[Version difference data]

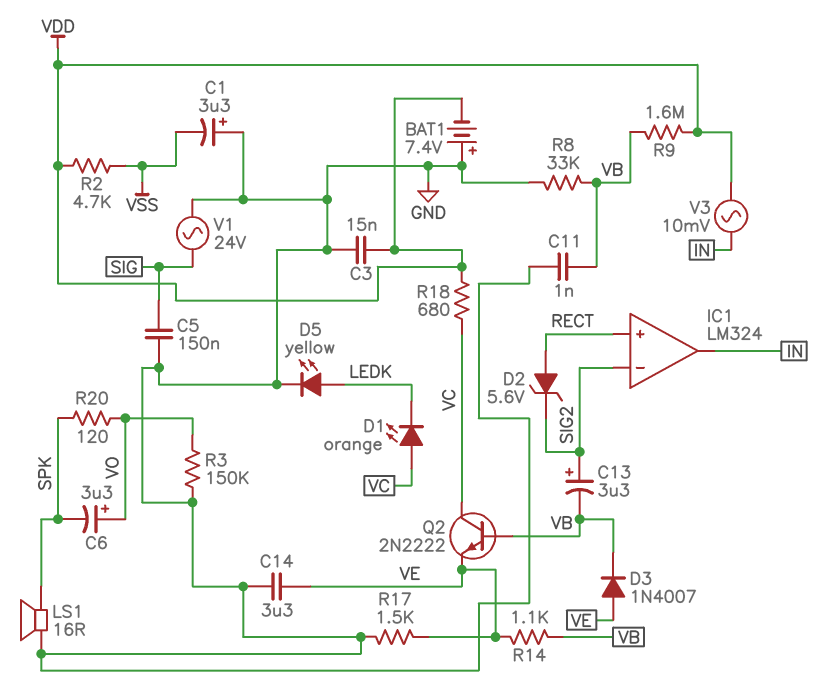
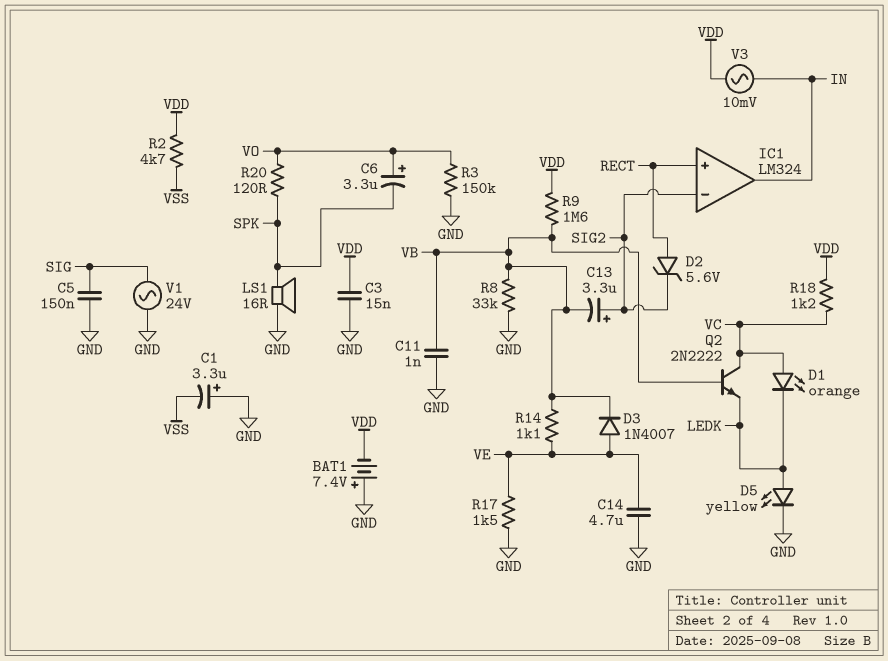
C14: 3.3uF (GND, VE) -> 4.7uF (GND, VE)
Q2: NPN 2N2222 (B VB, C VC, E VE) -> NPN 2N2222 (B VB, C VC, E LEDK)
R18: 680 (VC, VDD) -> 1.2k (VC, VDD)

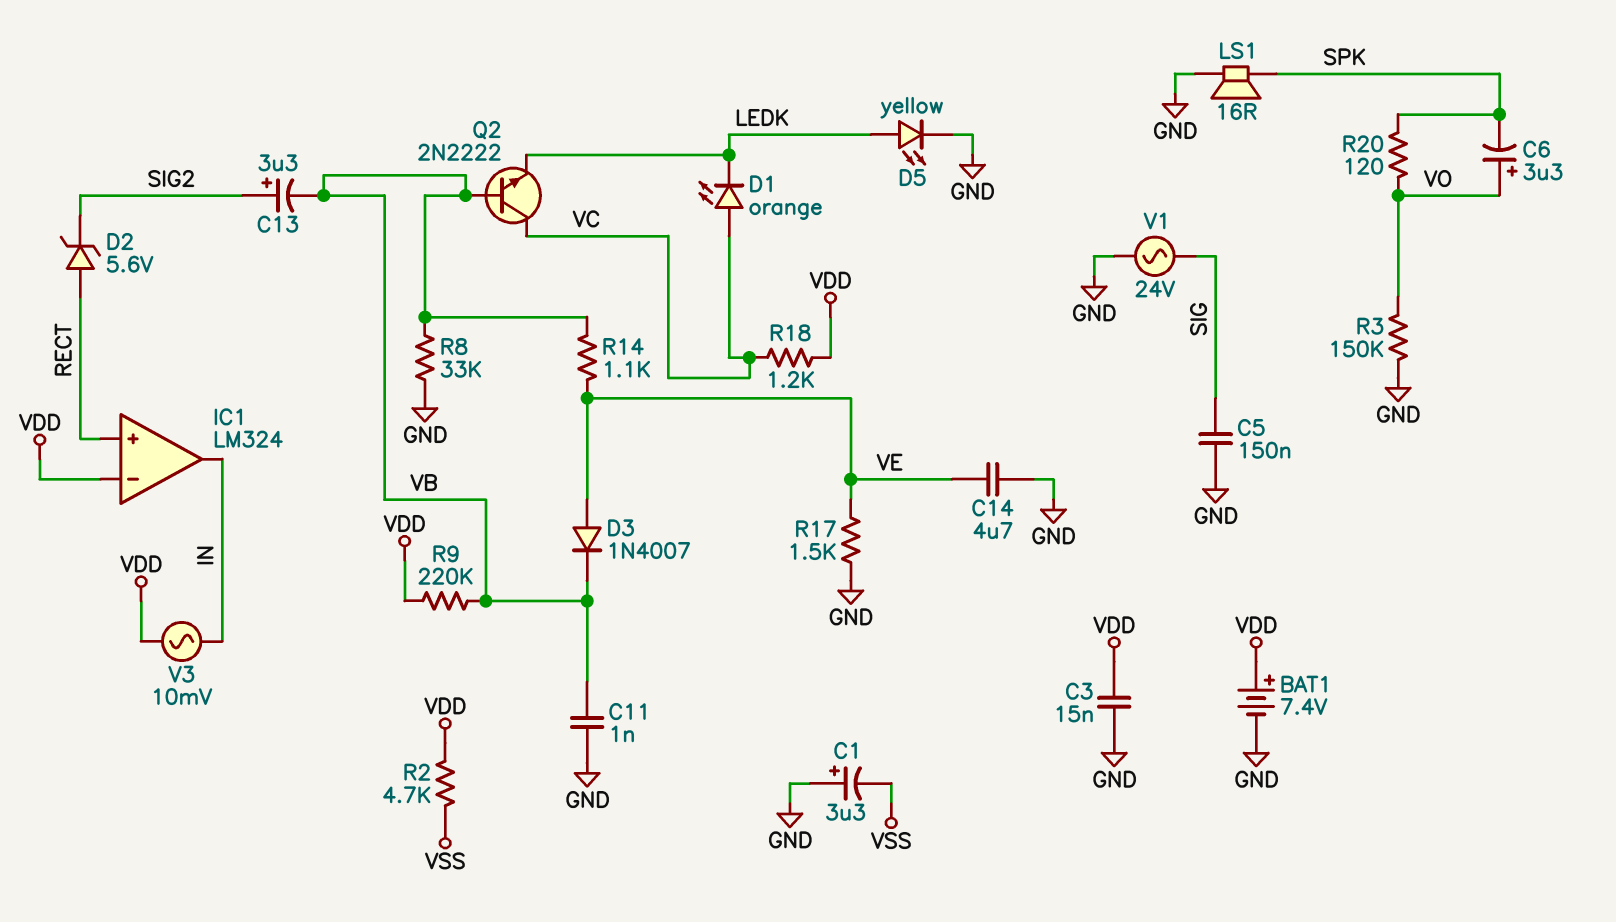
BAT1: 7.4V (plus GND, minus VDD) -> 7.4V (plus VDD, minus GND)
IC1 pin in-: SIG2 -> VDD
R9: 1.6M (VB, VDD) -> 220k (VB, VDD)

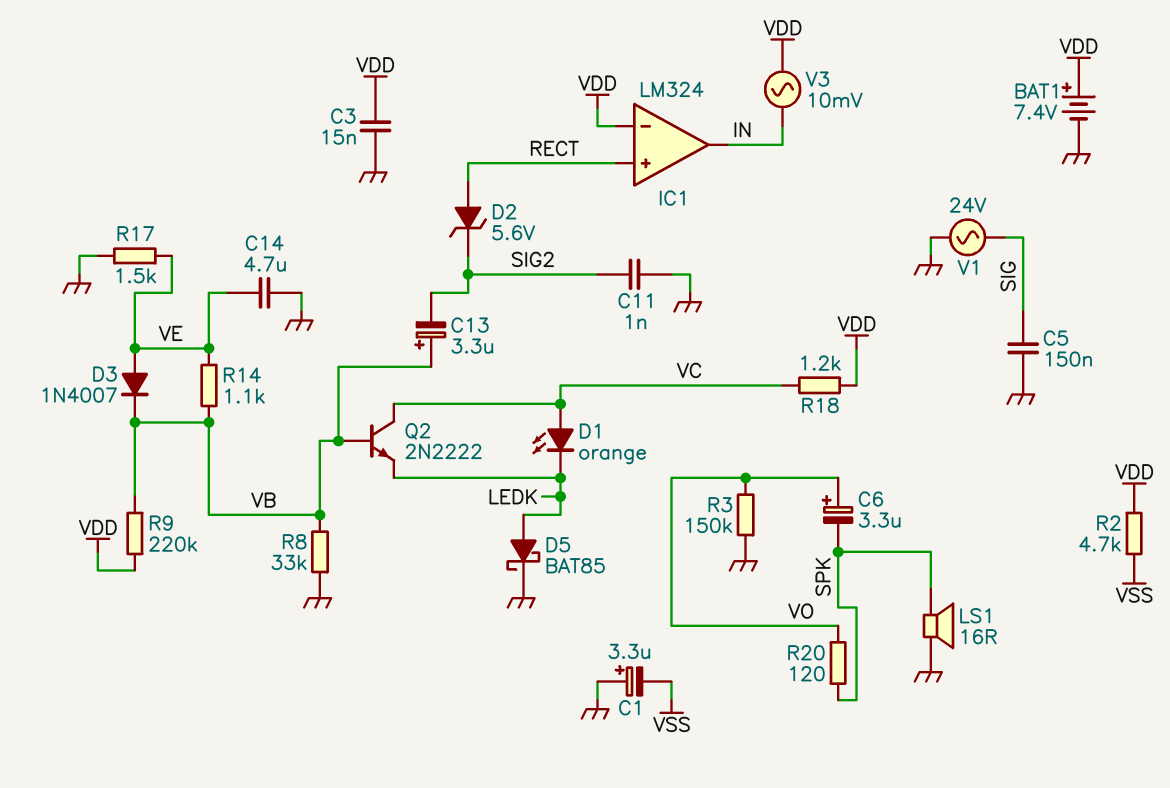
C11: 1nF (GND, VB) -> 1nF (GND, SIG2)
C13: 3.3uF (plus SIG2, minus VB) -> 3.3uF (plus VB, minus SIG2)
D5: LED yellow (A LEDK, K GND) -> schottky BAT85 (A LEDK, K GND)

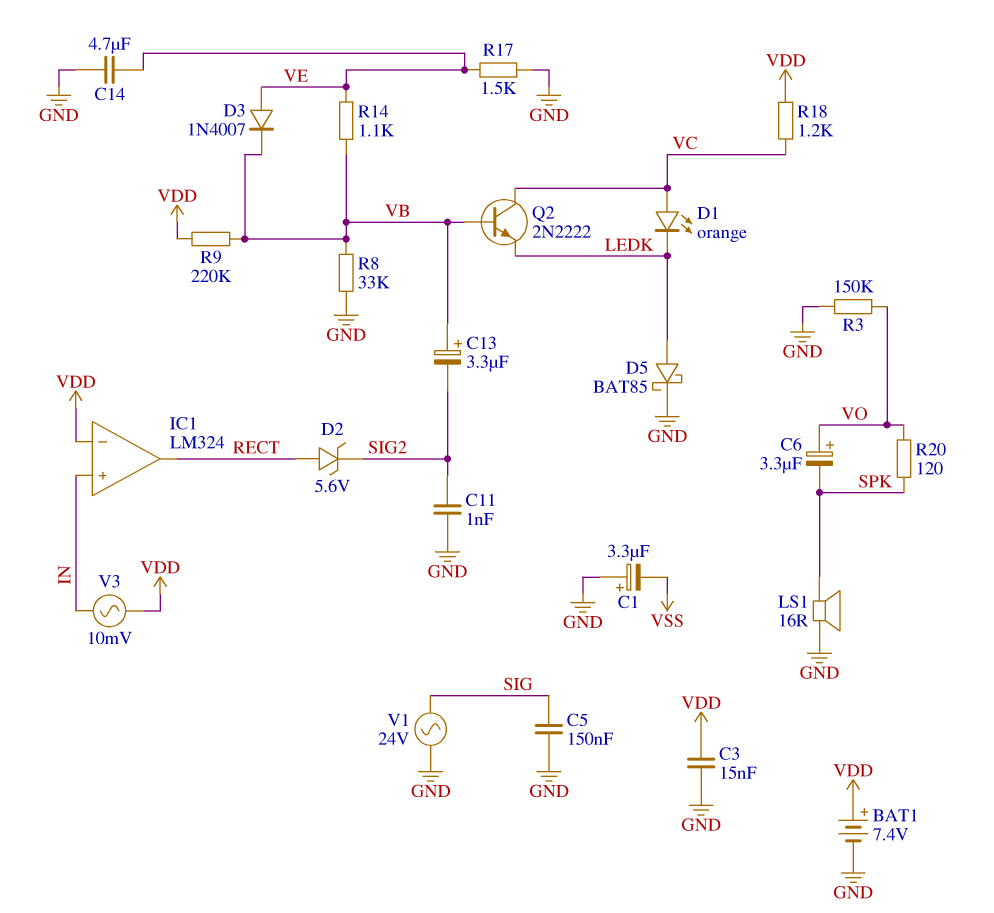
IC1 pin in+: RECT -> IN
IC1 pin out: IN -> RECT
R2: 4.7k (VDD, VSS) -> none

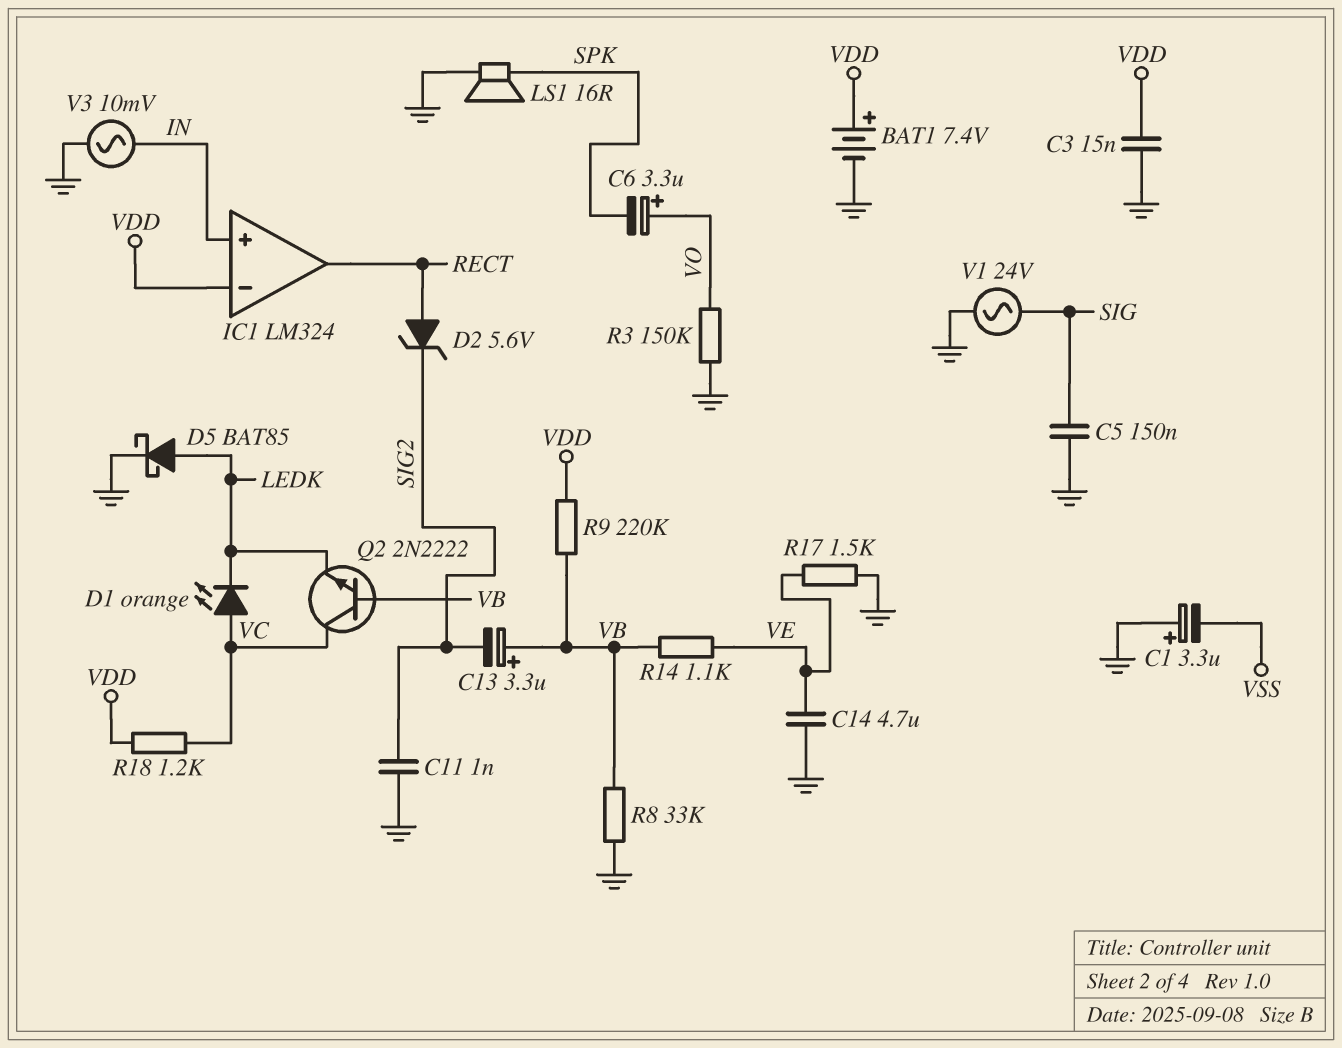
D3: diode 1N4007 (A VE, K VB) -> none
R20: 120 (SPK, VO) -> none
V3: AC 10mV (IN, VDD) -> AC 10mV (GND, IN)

- **Try it**
Count the lines of the entries above in which the string "minus" appears. Supply the number only.

- **Reply to the task**
2